### [Work required]
For each line in the records, produce an exact copy.

### [Data for this exercise]
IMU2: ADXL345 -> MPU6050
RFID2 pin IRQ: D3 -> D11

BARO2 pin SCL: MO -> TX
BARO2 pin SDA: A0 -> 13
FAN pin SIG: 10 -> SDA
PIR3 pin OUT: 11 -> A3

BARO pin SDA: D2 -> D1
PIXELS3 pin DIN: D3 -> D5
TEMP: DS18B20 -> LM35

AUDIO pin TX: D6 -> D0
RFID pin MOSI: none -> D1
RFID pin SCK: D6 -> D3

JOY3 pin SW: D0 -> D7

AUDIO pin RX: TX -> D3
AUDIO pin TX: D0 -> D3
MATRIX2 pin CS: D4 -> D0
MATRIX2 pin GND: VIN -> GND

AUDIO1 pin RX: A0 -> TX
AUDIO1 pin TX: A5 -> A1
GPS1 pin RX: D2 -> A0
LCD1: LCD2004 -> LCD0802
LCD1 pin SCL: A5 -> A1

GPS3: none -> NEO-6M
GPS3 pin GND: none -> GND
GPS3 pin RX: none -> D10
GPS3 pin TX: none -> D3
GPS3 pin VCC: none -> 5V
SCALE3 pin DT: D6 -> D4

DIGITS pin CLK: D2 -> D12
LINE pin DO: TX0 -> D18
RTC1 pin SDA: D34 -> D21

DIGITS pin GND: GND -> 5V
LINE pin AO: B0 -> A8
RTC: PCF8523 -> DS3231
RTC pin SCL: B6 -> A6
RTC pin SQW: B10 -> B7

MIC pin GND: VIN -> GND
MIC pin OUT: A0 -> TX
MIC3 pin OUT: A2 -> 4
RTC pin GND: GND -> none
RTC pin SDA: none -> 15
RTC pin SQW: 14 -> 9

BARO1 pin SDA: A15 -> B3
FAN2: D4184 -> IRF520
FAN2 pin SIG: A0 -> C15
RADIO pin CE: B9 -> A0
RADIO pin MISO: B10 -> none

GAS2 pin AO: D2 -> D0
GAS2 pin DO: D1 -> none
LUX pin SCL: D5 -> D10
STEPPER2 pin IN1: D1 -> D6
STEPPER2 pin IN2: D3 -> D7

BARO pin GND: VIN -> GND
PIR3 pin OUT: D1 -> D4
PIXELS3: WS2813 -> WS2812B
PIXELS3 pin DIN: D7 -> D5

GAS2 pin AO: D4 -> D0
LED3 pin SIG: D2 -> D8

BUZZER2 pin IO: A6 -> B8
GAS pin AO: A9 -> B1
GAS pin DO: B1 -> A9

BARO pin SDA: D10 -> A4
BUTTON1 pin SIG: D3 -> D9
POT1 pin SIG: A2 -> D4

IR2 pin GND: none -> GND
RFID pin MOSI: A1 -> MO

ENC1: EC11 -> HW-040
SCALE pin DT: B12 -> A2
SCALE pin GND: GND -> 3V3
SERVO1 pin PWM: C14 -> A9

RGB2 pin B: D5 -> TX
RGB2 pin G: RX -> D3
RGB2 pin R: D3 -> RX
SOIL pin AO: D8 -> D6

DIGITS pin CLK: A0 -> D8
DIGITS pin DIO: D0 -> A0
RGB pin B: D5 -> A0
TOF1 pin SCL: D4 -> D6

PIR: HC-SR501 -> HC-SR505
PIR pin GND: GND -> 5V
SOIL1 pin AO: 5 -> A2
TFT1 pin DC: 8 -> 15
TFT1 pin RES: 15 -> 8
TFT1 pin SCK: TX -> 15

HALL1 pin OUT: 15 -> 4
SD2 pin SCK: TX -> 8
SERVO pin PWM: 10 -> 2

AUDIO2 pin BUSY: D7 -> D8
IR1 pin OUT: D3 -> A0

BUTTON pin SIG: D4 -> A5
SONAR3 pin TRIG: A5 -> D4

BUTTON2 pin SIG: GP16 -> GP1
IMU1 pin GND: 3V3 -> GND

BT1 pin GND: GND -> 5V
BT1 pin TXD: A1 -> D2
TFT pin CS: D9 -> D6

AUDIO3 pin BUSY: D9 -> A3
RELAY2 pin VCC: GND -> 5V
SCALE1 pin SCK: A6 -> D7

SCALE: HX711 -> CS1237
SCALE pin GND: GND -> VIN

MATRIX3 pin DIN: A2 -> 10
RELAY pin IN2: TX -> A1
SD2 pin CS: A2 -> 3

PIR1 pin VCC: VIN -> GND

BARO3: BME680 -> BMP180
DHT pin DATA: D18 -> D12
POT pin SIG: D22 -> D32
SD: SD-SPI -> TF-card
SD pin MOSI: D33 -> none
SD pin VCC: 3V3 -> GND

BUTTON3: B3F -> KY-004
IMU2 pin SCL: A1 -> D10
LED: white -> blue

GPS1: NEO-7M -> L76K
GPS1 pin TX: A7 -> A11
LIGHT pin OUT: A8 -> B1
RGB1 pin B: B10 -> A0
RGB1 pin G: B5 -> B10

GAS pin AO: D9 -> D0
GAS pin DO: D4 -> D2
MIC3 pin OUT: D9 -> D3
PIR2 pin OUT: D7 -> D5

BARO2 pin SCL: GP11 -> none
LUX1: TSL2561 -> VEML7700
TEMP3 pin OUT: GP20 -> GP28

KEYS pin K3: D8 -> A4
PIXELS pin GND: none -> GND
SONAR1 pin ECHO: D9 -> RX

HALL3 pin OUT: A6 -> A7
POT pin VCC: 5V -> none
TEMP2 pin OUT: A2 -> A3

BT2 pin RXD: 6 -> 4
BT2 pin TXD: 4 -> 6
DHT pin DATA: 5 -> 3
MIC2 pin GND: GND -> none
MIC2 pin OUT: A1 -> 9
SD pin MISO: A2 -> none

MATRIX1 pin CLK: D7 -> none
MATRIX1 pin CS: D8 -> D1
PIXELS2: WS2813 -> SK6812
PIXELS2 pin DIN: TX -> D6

### [Output for this task]
IMU2: ADXL345 -> MPU6050
RFID2 pin IRQ: D3 -> D11

BARO2 pin SCL: MO -> TX
BARO2 pin SDA: A0 -> 13
FAN pin SIG: 10 -> SDA
PIR3 pin OUT: 11 -> A3

BARO pin SDA: D2 -> D1
PIXELS3 pin DIN: D3 -> D5
TEMP: DS18B20 -> LM35

AUDIO pin TX: D6 -> D0
RFID pin MOSI: none -> D1
RFID pin SCK: D6 -> D3

JOY3 pin SW: D0 -> D7

AUDIO pin RX: TX -> D3
AUDIO pin TX: D0 -> D3
MATRIX2 pin CS: D4 -> D0
MATRIX2 pin GND: VIN -> GND

AUDIO1 pin RX: A0 -> TX
AUDIO1 pin TX: A5 -> A1
GPS1 pin RX: D2 -> A0
LCD1: LCD2004 -> LCD0802
LCD1 pin SCL: A5 -> A1

GPS3: none -> NEO-6M
GPS3 pin GND: none -> GND
GPS3 pin RX: none -> D10
GPS3 pin TX: none -> D3
GPS3 pin VCC: none -> 5V
SCALE3 pin DT: D6 -> D4

DIGITS pin CLK: D2 -> D12
LINE pin DO: TX0 -> D18
RTC1 pin SDA: D34 -> D21

DIGITS pin GND: GND -> 5V
LINE pin AO: B0 -> A8
RTC: PCF8523 -> DS3231
RTC pin SCL: B6 -> A6
RTC pin SQW: B10 -> B7

MIC pin GND: VIN -> GND
MIC pin OUT: A0 -> TX
MIC3 pin OUT: A2 -> 4
RTC pin GND: GND -> none
RTC pin SDA: none -> 15
RTC pin SQW: 14 -> 9

BARO1 pin SDA: A15 -> B3
FAN2: D4184 -> IRF520
FAN2 pin SIG: A0 -> C15
RADIO pin CE: B9 -> A0
RADIO pin MISO: B10 -> none

GAS2 pin AO: D2 -> D0
GAS2 pin DO: D1 -> none
LUX pin SCL: D5 -> D10
STEPPER2 pin IN1: D1 -> D6
STEPPER2 pin IN2: D3 -> D7

BARO pin GND: VIN -> GND
PIR3 pin OUT: D1 -> D4
PIXELS3: WS2813 -> WS2812B
PIXELS3 pin DIN: D7 -> D5

GAS2 pin AO: D4 -> D0
LED3 pin SIG: D2 -> D8

BUZZER2 pin IO: A6 -> B8
GAS pin AO: A9 -> B1
GAS pin DO: B1 -> A9

BARO pin SDA: D10 -> A4
BUTTON1 pin SIG: D3 -> D9
POT1 pin SIG: A2 -> D4

IR2 pin GND: none -> GND
RFID pin MOSI: A1 -> MO

ENC1: EC11 -> HW-040
SCALE pin DT: B12 -> A2
SCALE pin GND: GND -> 3V3
SERVO1 pin PWM: C14 -> A9

RGB2 pin B: D5 -> TX
RGB2 pin G: RX -> D3
RGB2 pin R: D3 -> RX
SOIL pin AO: D8 -> D6

DIGITS pin CLK: A0 -> D8
DIGITS pin DIO: D0 -> A0
RGB pin B: D5 -> A0
TOF1 pin SCL: D4 -> D6

PIR: HC-SR501 -> HC-SR505
PIR pin GND: GND -> 5V
SOIL1 pin AO: 5 -> A2
TFT1 pin DC: 8 -> 15
TFT1 pin RES: 15 -> 8
TFT1 pin SCK: TX -> 15

HALL1 pin OUT: 15 -> 4
SD2 pin SCK: TX -> 8
SERVO pin PWM: 10 -> 2

AUDIO2 pin BUSY: D7 -> D8
IR1 pin OUT: D3 -> A0

BUTTON pin SIG: D4 -> A5
SONAR3 pin TRIG: A5 -> D4

BUTTON2 pin SIG: GP16 -> GP1
IMU1 pin GND: 3V3 -> GND

BT1 pin GND: GND -> 5V
BT1 pin TXD: A1 -> D2
TFT pin CS: D9 -> D6

AUDIO3 pin BUSY: D9 -> A3
RELAY2 pin VCC: GND -> 5V
SCALE1 pin SCK: A6 -> D7

SCALE: HX711 -> CS1237
SCALE pin GND: GND -> VIN

MATRIX3 pin DIN: A2 -> 10
RELAY pin IN2: TX -> A1
SD2 pin CS: A2 -> 3

PIR1 pin VCC: VIN -> GND

BARO3: BME680 -> BMP180
DHT pin DATA: D18 -> D12
POT pin SIG: D22 -> D32
SD: SD-SPI -> TF-card
SD pin MOSI: D33 -> none
SD pin VCC: 3V3 -> GND

BUTTON3: B3F -> KY-004
IMU2 pin SCL: A1 -> D10
LED: white -> blue

GPS1: NEO-7M -> L76K
GPS1 pin TX: A7 -> A11
LIGHT pin OUT: A8 -> B1
RGB1 pin B: B10 -> A0
RGB1 pin G: B5 -> B10

GAS pin AO: D9 -> D0
GAS pin DO: D4 -> D2
MIC3 pin OUT: D9 -> D3
PIR2 pin OUT: D7 -> D5

BARO2 pin SCL: GP11 -> none
LUX1: TSL2561 -> VEML7700
TEMP3 pin OUT: GP20 -> GP28

KEYS pin K3: D8 -> A4
PIXELS pin GND: none -> GND
SONAR1 pin ECHO: D9 -> RX

HALL3 pin OUT: A6 -> A7
POT pin VCC: 5V -> none
TEMP2 pin OUT: A2 -> A3

BT2 pin RXD: 6 -> 4
BT2 pin TXD: 4 -> 6
DHT pin DATA: 5 -> 3
MIC2 pin GND: GND -> none
MIC2 pin OUT: A1 -> 9
SD pin MISO: A2 -> none

MATRIX1 pin CLK: D7 -> none
MATRIX1 pin CS: D8 -> D1
PIXELS2: WS2813 -> SK6812
PIXELS2 pin DIN: TX -> D6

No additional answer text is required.